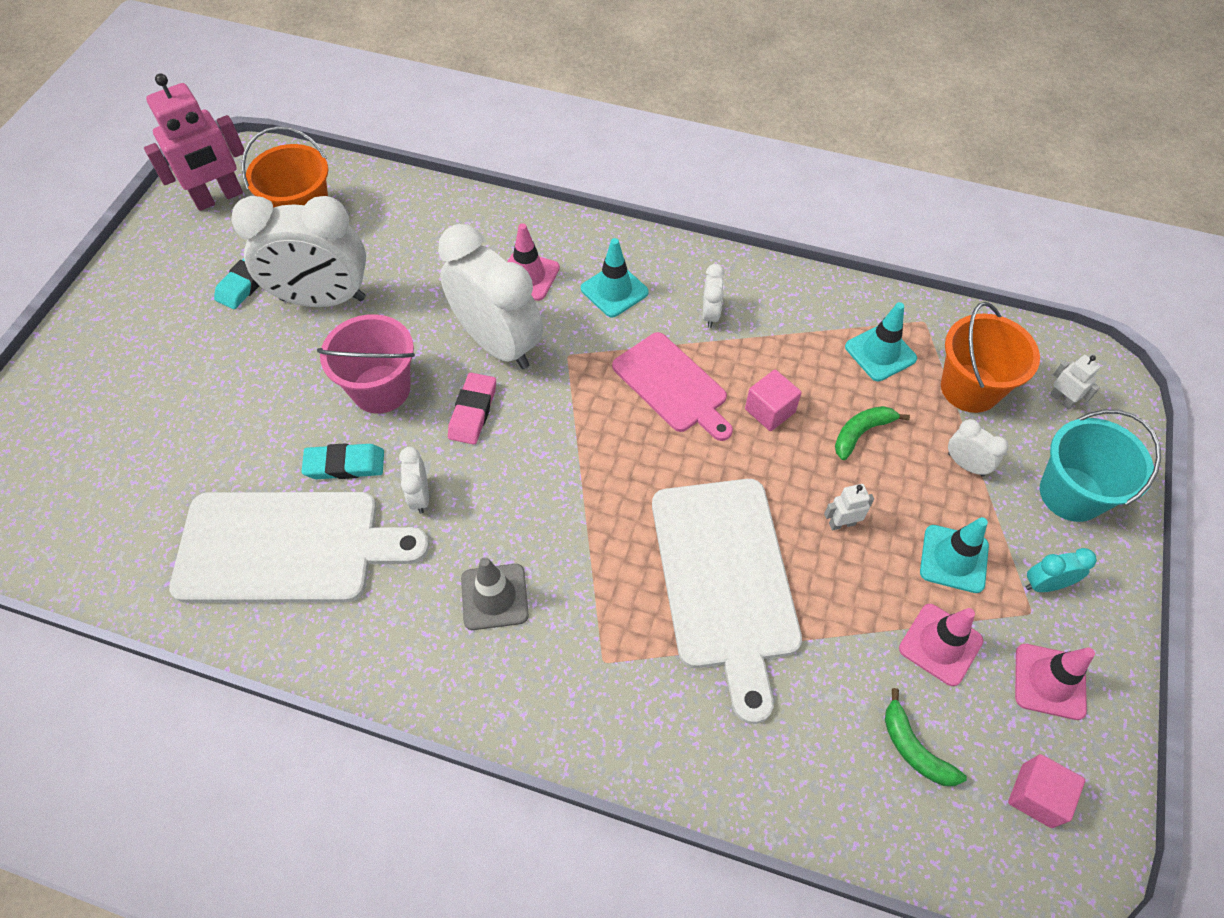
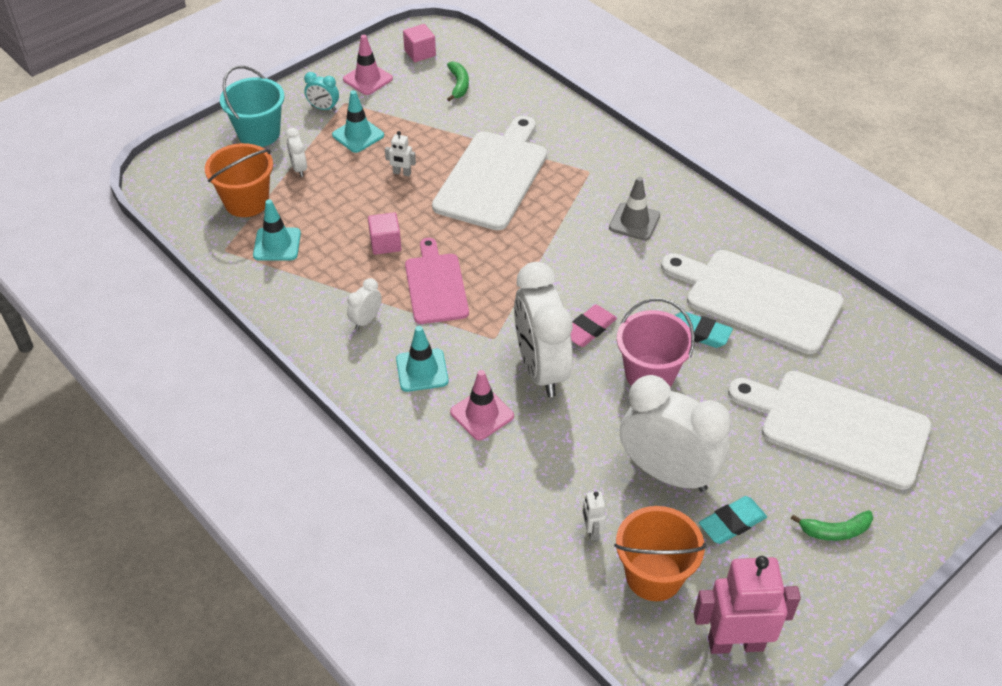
camera: 150 degrees left, 10 degrees down
white clock [399,447,429,514] -> none
green banana [835,406,910,460] -> green banana moved to [791,510,873,541]
pink traffic cone [899,604,983,686] -> none
white robot [1050,355,1101,410] -> white robot moved to [582,491,606,540]
none -> white cutting board [728,371,931,490]

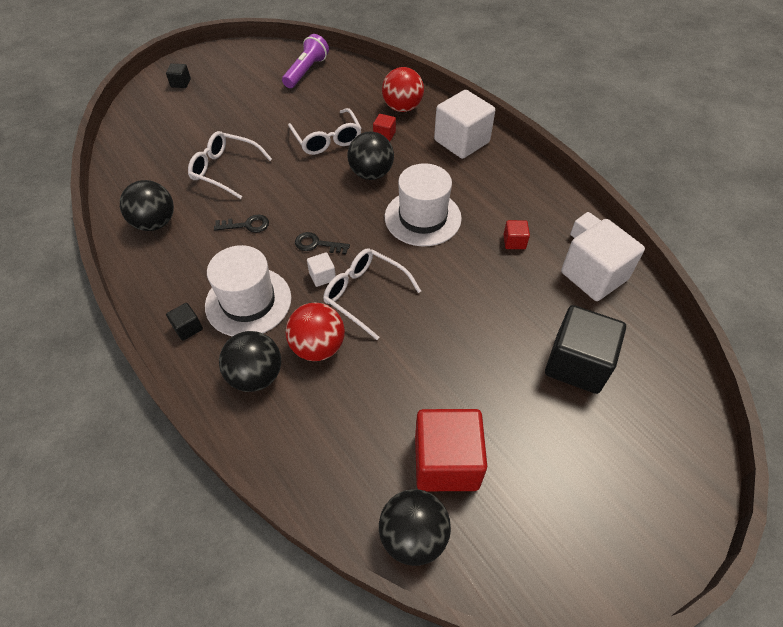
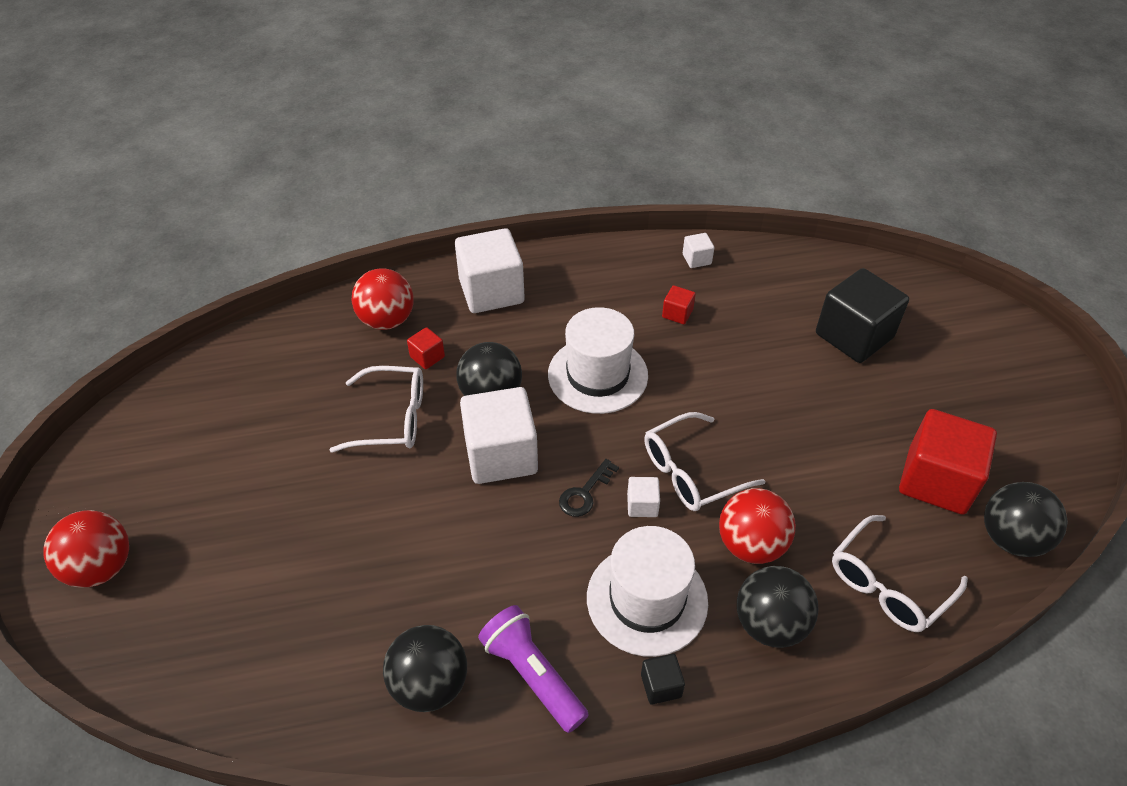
camera: 65 degrees left, 5 degrees down
black cube [166,64,191,88] -> red ball [43,510,129,588]
white glasses [188,131,272,199] -> white glasses moved to [832,515,968,632]
black key [214,214,269,233] -> none
purple flashlight [282,34,329,88] -> purple flashlight moved to [478,605,589,733]
white cube [561,219,645,301] -> white cube moved to [460,387,538,484]

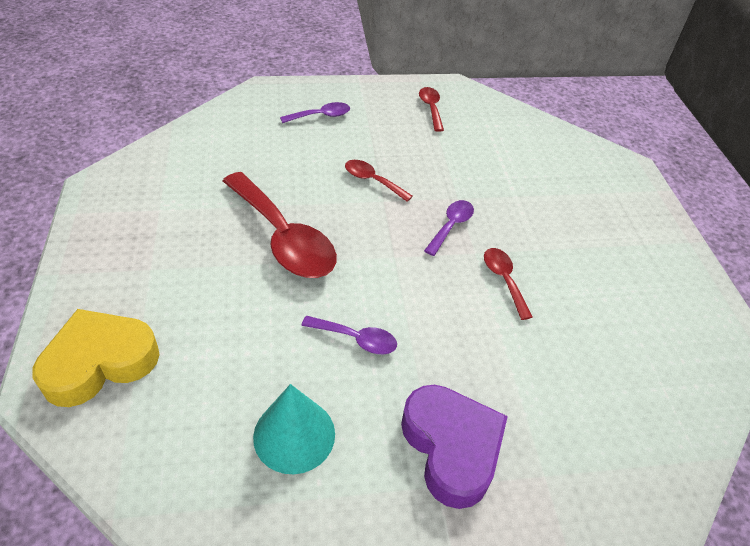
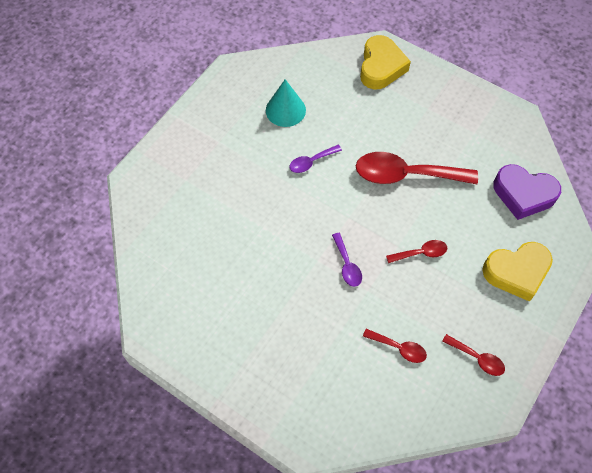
camera: 135 degrees right, 15 degrees up
purple spoon [280,102,350,123] -> yellow heart [482,242,553,302]
purple heart [401,385,508,509] -> purple heart moved to [493,164,561,220]
red spoon [484,248,533,320] -> red spoon moved to [363,329,427,363]

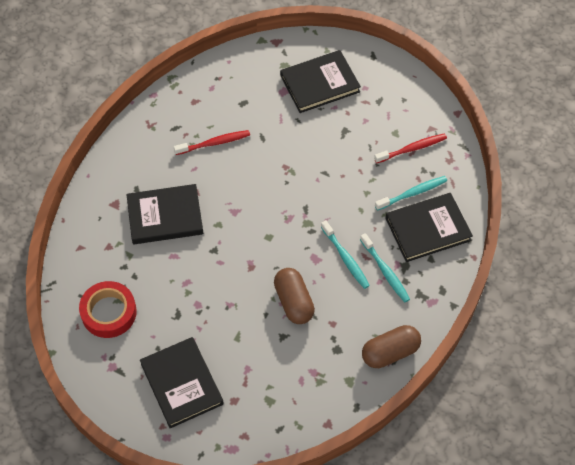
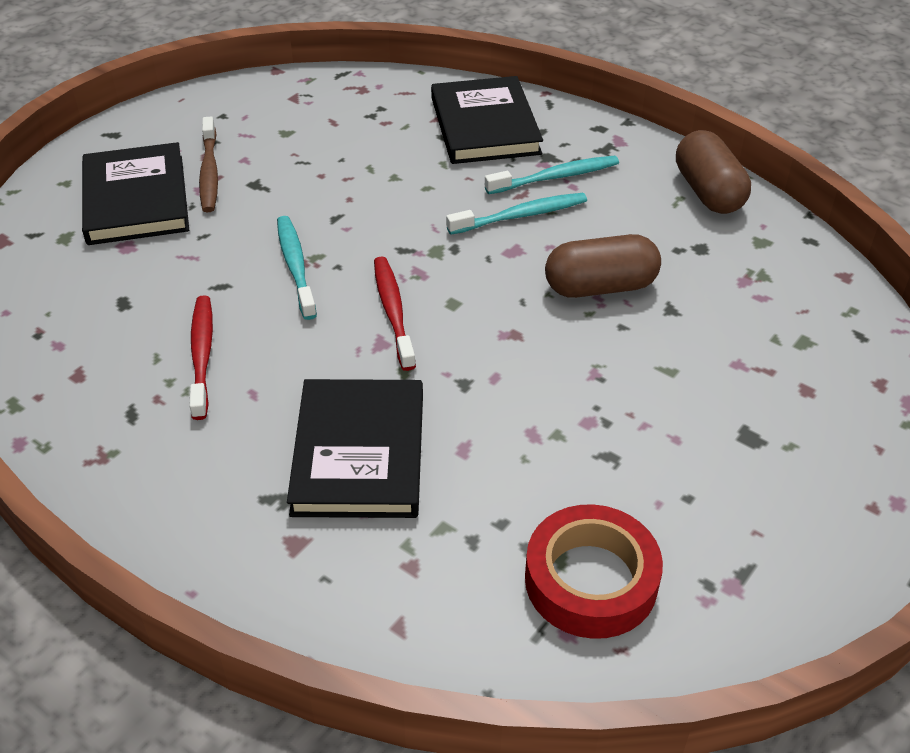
camera: 80 degrees left, 15 degrees down
black book [140,337,224,428] -> none
red toothbrush [374,133,447,163] -> red toothbrush moved to [374,257,416,371]
turquoise toothbrush [375,176,447,211] -> turquoise toothbrush moved to [277,216,317,320]
none -> brown toothbrush [199,116,218,212]

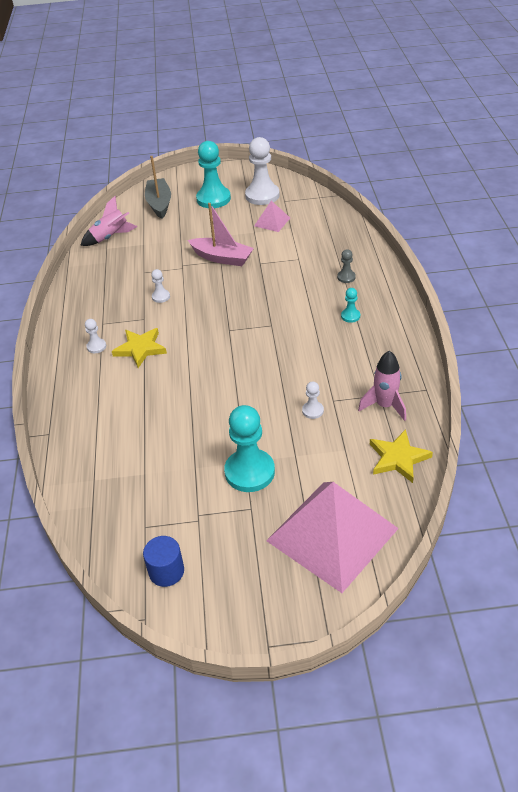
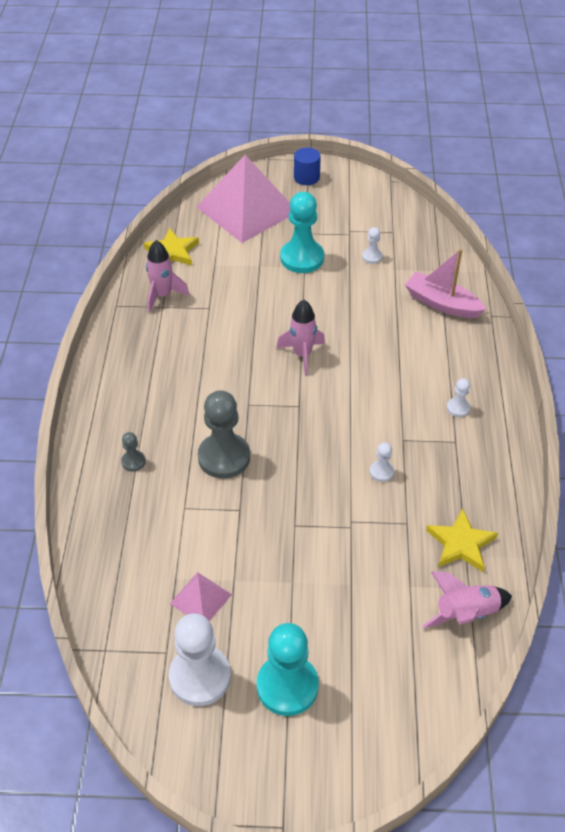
camera: 175 degrees left, 5 degrees up
yellow star [112,328,167,368] -> yellow star moved to [426,509,498,572]
blue cylinder [143,536,184,587] -> blue cylinder moved to [294,147,321,185]
grey boat [145,156,171,219] -> none
pink boat [188,203,254,266] -> pink boat moved to [405,249,486,318]
white pawn [302,381,324,419] -> white pawn moved to [362,227,382,264]
turquoise pawn [341,288,360,323] -> none
none -> grey pawn [198,390,250,479]
none -> pink rocket [277,300,325,376]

### PROBLEM STATEMENT:
Pick up at the line containing "white glasses [188,131,272,199]" and copy each line exactly until the data ends, including that last line; copy no pictures.

### RESULT BELOW:
white glasses [188,131,272,199] -> white glasses moved to [832,515,968,632]
black key [214,214,269,233] -> none
purple flashlight [282,34,329,88] -> purple flashlight moved to [478,605,589,733]
white cube [561,219,645,301] -> white cube moved to [460,387,538,484]

camera: 135 degrees right, 15 degrees up
purple spoon [280,102,350,123] -> yellow heart [482,242,553,302]
purple heart [401,385,508,509] -> purple heart moved to [493,164,561,220]
red spoon [484,248,533,320] -> red spoon moved to [363,329,427,363]

camera: 80 degrees left, 15 degrees down
black book [140,337,224,428] -> none
red toothbrush [374,133,447,163] -> red toothbrush moved to [374,257,416,371]
turquoise toothbrush [375,176,447,211] -> turquoise toothbrush moved to [277,216,317,320]
none -> brown toothbrush [199,116,218,212]

camera: 175 degrees left, 5 degrees up
yellow star [112,328,167,368] -> yellow star moved to [426,509,498,572]
blue cylinder [143,536,184,587] -> blue cylinder moved to [294,147,321,185]
grey boat [145,156,171,219] -> none
pink boat [188,203,254,266] -> pink boat moved to [405,249,486,318]
white pawn [302,381,324,419] -> white pawn moved to [362,227,382,264]
turquoise pawn [341,288,360,323] -> none
none -> grey pawn [198,390,250,479]
none -> pink rocket [277,300,325,376]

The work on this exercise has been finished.